### WORK TO DO
State how many lines of the data below contain the string "source", treating uppercase and lowercase letters as distinct. Give only the number.

### GIVEN RECORDS
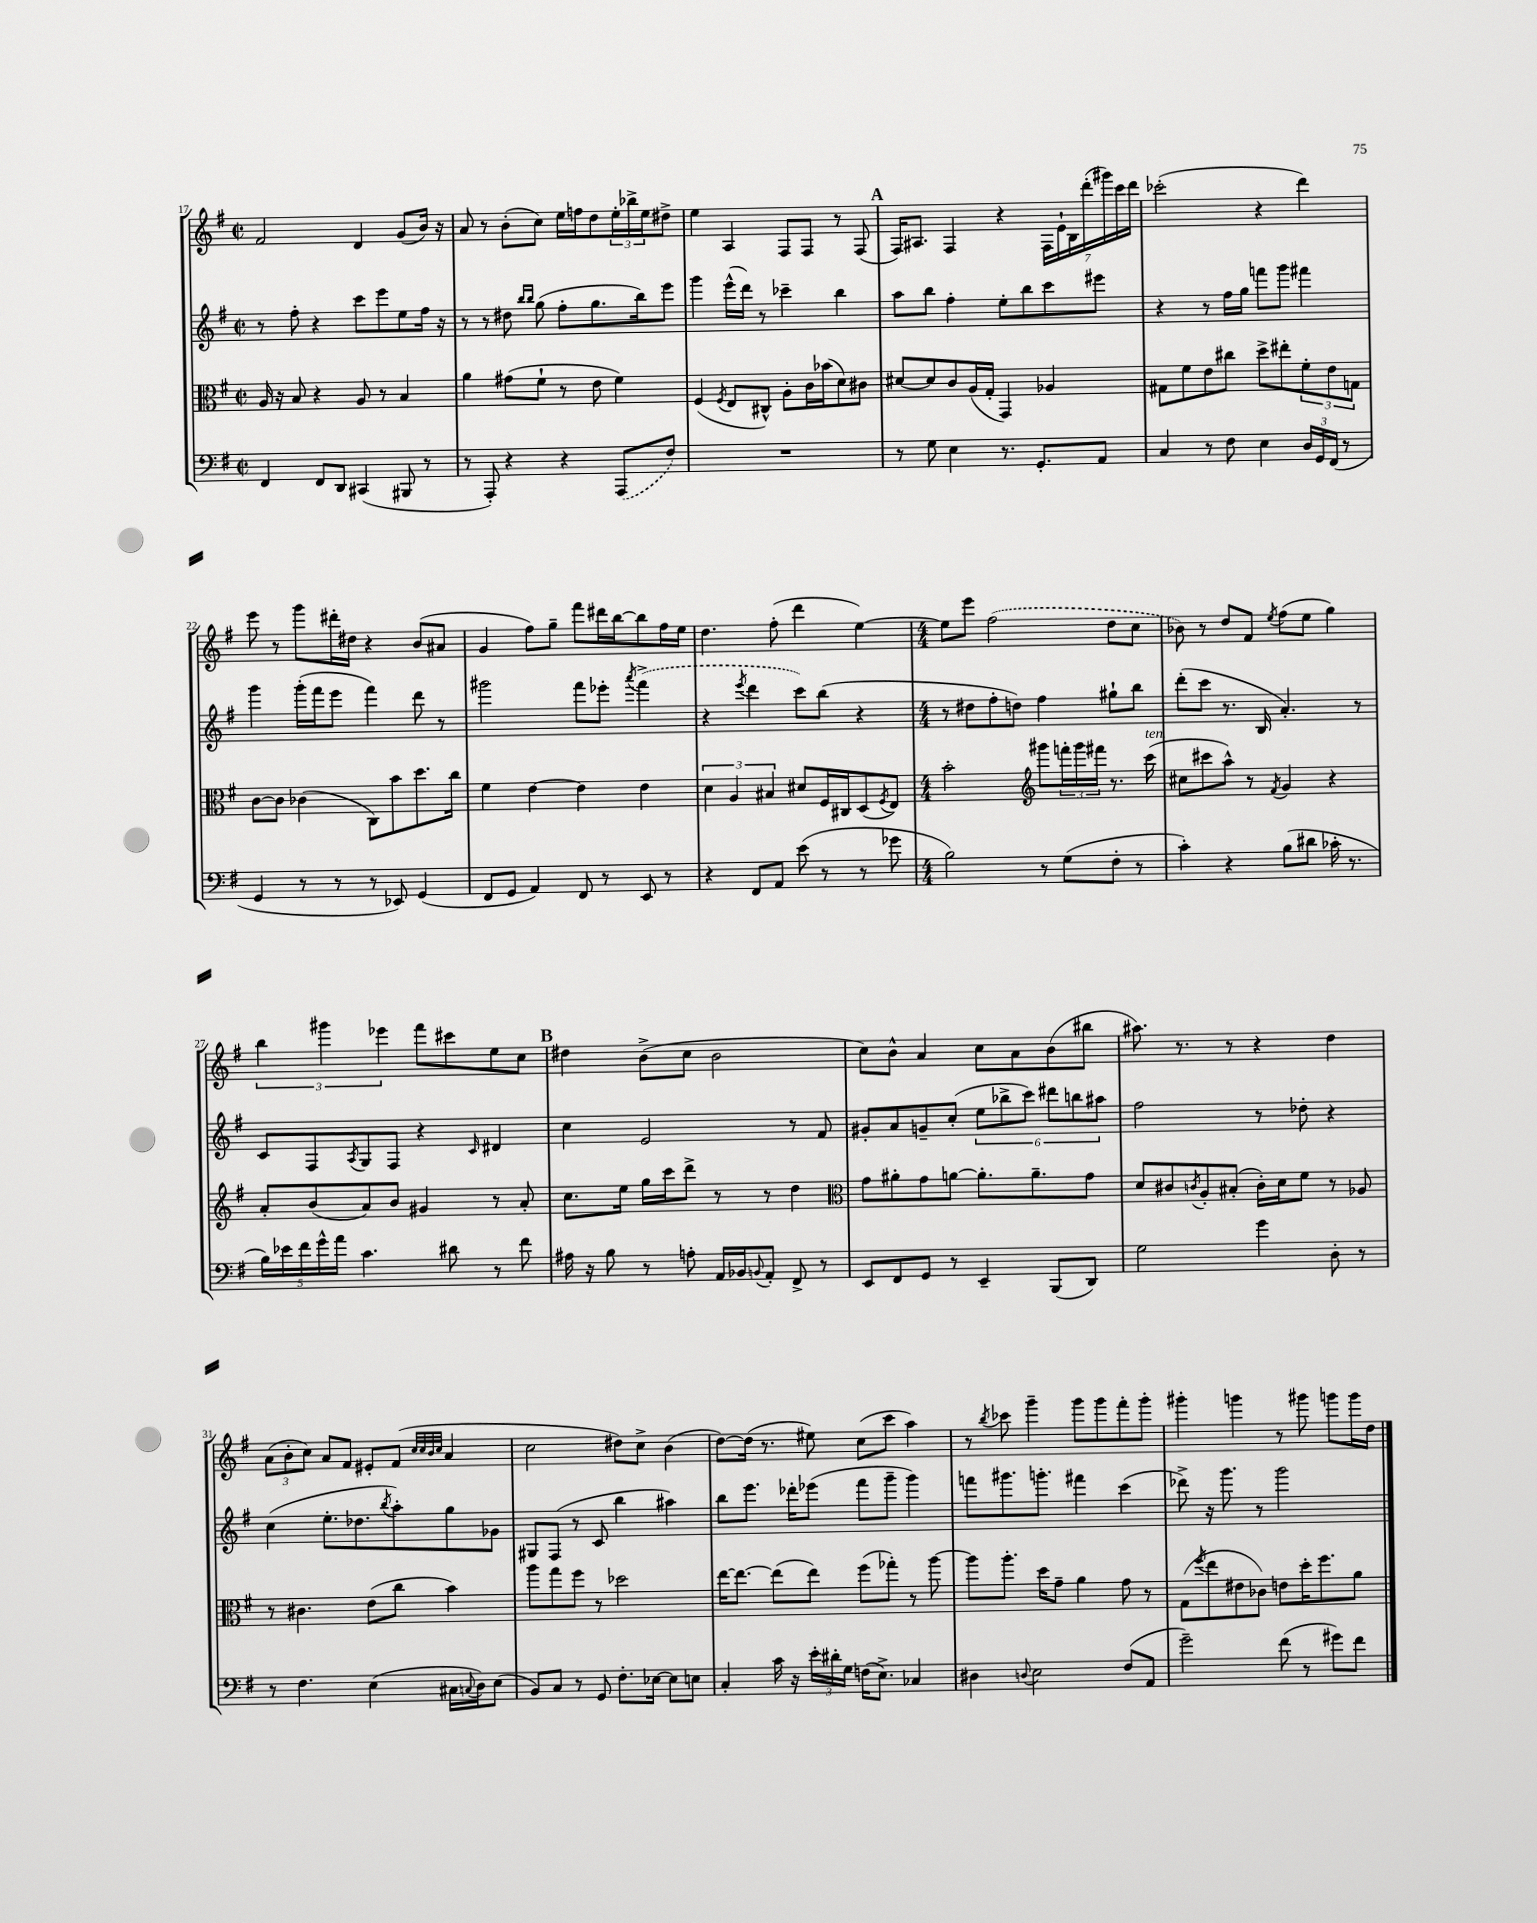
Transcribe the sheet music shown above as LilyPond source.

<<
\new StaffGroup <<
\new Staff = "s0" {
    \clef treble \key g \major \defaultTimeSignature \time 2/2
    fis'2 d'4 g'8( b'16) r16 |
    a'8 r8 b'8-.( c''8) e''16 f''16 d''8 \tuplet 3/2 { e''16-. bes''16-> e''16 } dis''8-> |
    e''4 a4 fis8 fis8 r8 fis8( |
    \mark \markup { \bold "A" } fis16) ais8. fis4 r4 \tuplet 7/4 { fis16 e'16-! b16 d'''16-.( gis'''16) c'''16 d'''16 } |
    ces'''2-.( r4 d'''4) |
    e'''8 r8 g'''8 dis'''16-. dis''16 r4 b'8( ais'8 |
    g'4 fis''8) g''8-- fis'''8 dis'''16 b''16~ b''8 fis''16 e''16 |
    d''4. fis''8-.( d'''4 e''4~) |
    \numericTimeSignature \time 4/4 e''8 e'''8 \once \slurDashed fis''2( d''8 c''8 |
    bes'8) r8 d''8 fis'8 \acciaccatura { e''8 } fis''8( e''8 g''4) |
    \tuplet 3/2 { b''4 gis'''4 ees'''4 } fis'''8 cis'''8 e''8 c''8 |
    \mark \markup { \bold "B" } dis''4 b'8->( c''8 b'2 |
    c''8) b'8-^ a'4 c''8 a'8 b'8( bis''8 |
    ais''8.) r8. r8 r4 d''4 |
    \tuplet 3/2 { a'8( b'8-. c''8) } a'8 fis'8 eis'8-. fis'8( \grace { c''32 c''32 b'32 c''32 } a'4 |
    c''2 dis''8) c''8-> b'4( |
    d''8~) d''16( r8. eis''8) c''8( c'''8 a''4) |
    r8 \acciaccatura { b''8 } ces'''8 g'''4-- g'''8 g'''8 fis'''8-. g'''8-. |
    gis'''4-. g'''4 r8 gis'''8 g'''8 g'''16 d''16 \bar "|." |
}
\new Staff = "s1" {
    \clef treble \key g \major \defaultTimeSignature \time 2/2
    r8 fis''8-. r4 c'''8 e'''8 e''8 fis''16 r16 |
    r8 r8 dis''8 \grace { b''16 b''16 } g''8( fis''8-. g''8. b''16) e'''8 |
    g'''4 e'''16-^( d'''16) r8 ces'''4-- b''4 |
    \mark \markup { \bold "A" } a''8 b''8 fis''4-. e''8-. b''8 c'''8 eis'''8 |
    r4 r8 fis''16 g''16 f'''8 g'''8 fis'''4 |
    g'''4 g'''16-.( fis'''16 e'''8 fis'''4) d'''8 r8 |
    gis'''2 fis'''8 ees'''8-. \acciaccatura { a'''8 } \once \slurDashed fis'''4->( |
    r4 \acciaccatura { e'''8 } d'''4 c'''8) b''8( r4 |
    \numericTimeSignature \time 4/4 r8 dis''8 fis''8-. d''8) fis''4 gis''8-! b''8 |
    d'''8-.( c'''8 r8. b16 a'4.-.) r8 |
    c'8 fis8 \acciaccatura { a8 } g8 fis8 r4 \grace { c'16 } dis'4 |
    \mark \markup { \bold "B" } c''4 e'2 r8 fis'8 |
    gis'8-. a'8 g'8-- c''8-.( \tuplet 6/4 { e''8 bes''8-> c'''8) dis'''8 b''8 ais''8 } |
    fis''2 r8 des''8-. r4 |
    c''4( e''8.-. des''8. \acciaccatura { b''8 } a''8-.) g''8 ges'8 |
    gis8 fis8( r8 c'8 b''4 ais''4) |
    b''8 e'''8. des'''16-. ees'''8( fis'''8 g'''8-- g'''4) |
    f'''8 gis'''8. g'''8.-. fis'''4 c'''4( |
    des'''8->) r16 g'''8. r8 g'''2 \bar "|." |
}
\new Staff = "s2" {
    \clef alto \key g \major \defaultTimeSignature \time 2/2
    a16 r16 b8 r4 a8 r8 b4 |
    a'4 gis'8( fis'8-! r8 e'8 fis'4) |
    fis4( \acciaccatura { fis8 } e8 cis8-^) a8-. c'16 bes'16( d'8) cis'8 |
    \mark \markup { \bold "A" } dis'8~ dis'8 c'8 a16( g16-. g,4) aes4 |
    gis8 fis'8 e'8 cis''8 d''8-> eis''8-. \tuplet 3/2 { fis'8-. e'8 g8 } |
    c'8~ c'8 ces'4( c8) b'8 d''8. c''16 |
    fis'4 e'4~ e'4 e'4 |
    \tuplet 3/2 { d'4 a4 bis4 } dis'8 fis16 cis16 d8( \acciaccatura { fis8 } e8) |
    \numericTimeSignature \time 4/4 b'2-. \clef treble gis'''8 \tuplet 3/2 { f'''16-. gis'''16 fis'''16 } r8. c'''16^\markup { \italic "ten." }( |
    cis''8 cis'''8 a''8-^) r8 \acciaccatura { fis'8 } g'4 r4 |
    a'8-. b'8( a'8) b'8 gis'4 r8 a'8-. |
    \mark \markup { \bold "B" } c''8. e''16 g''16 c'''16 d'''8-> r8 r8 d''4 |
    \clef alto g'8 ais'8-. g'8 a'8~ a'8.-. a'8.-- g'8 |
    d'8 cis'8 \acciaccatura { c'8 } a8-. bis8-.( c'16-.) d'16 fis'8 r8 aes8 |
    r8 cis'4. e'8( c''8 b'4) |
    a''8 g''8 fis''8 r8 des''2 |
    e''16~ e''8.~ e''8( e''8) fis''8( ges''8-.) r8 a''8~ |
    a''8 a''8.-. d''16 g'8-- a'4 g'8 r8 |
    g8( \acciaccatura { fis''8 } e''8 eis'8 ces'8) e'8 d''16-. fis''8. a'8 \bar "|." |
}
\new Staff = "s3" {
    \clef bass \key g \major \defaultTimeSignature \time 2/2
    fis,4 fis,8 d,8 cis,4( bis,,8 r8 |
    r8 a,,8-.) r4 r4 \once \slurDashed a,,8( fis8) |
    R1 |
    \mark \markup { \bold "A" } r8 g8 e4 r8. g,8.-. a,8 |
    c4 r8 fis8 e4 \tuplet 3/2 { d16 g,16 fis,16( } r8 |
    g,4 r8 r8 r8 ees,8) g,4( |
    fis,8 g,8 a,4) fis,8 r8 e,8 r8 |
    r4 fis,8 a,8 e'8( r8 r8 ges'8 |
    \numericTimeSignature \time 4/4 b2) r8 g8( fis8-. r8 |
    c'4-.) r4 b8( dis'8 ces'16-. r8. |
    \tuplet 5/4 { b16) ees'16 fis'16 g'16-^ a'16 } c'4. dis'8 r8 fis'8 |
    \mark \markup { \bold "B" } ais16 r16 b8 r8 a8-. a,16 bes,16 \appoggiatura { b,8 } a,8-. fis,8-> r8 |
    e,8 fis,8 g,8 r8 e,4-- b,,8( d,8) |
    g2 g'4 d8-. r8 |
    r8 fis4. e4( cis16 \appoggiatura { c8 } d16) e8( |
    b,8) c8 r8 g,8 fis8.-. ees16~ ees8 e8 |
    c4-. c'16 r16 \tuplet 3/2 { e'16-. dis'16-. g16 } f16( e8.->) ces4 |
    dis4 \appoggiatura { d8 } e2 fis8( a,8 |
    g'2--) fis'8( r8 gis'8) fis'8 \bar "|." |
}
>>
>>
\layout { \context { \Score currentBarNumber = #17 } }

---

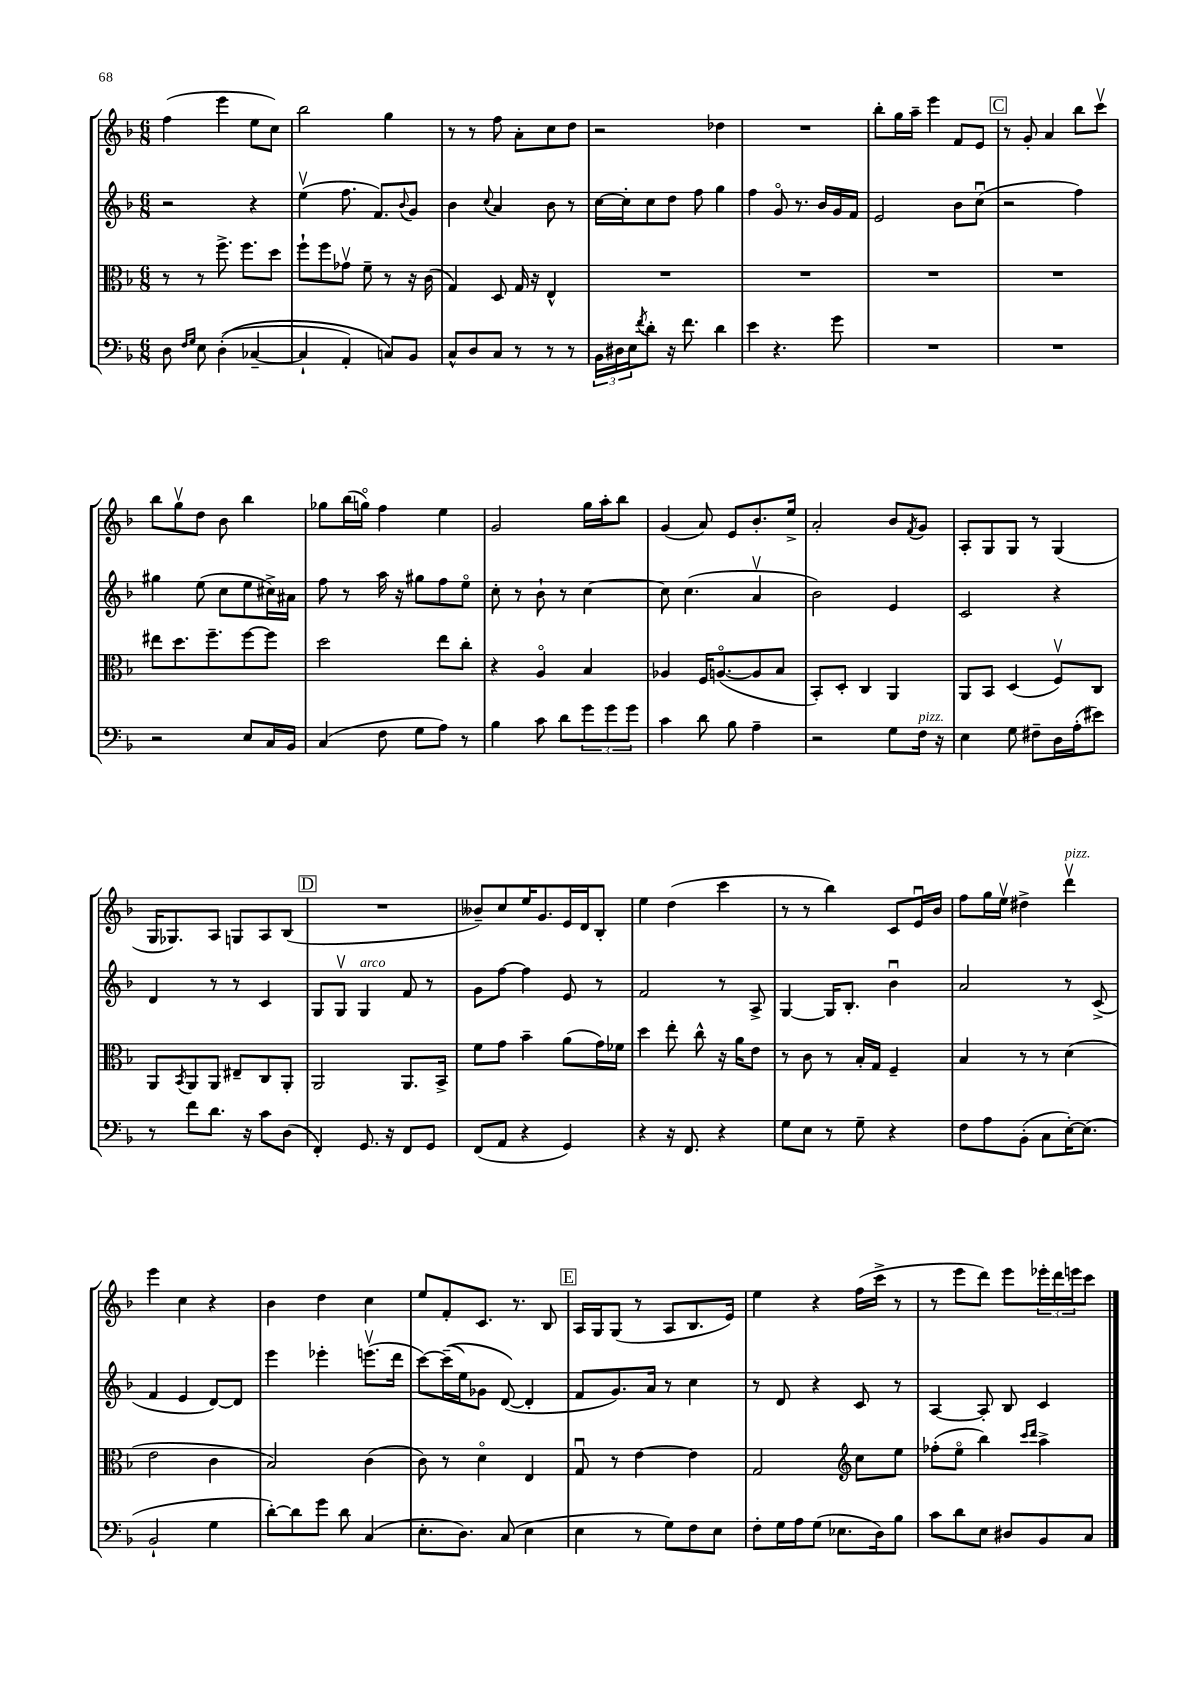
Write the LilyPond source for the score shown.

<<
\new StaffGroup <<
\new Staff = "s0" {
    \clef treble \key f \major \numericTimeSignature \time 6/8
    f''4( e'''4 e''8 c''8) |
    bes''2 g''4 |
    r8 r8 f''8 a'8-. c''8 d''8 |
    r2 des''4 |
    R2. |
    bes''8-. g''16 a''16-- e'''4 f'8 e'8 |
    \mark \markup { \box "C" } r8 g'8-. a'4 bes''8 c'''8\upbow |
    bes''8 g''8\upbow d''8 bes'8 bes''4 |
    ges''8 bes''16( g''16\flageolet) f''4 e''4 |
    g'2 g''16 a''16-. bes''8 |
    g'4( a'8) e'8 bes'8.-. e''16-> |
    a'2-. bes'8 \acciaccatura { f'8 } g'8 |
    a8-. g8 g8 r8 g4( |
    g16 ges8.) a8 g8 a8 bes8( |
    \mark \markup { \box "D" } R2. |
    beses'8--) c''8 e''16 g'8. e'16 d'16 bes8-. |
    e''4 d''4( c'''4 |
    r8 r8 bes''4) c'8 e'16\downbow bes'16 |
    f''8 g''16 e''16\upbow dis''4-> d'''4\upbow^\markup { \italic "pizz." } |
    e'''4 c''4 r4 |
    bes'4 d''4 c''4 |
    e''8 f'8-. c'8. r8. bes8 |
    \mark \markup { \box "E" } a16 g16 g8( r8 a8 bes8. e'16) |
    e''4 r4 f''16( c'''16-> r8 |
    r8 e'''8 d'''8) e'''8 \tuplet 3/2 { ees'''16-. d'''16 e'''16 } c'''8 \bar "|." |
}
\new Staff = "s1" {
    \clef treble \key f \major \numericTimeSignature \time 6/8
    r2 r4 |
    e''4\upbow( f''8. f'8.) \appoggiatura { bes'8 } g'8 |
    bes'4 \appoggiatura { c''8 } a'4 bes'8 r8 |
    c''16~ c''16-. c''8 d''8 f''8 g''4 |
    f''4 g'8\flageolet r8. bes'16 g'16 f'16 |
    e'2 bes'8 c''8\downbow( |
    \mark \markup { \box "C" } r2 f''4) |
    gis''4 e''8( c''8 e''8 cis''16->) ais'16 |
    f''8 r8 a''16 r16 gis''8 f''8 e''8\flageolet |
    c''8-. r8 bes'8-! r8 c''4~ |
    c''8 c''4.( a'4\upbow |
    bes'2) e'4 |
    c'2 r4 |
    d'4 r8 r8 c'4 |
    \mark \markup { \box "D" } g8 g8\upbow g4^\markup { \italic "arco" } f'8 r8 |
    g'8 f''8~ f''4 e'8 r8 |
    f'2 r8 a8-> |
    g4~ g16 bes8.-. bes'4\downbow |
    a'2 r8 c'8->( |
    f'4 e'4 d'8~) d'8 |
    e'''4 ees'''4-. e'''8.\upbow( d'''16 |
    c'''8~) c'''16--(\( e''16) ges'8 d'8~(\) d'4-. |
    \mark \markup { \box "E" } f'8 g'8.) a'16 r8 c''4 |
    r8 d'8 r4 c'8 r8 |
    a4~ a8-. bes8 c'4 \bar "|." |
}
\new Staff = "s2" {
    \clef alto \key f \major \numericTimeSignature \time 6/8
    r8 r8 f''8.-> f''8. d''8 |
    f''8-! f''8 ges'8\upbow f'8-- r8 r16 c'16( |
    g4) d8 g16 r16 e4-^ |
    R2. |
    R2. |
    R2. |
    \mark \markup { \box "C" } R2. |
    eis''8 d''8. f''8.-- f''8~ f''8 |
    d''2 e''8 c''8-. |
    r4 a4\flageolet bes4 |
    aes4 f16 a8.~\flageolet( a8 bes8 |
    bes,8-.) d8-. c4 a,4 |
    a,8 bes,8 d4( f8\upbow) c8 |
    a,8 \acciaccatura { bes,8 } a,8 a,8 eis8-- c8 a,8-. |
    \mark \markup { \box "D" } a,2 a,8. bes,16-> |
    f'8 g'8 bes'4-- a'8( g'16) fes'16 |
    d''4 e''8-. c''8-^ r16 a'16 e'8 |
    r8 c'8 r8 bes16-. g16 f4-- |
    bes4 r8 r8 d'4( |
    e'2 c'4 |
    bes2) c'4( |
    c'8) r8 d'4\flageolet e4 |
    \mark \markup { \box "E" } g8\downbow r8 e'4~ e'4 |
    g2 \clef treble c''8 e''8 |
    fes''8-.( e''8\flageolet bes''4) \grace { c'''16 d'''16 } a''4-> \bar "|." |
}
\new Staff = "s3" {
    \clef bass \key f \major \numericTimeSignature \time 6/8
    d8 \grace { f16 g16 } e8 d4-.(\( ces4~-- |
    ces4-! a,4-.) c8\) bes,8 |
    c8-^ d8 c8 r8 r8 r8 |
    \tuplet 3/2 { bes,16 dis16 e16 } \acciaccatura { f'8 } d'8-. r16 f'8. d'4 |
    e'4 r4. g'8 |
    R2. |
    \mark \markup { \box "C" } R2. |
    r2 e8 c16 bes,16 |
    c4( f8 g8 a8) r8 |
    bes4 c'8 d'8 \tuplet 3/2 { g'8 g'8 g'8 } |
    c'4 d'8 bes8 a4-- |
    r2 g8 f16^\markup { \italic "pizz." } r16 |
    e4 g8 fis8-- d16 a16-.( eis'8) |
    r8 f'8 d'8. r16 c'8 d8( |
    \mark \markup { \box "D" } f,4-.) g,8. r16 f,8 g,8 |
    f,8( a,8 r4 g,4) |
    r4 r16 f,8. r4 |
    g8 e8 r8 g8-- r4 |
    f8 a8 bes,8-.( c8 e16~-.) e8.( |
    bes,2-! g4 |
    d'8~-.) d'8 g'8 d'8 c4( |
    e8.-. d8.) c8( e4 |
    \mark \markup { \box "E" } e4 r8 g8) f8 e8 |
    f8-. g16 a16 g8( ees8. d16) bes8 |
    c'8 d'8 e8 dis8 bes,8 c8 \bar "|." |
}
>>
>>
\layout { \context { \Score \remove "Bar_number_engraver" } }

### TASK SOLUTION
2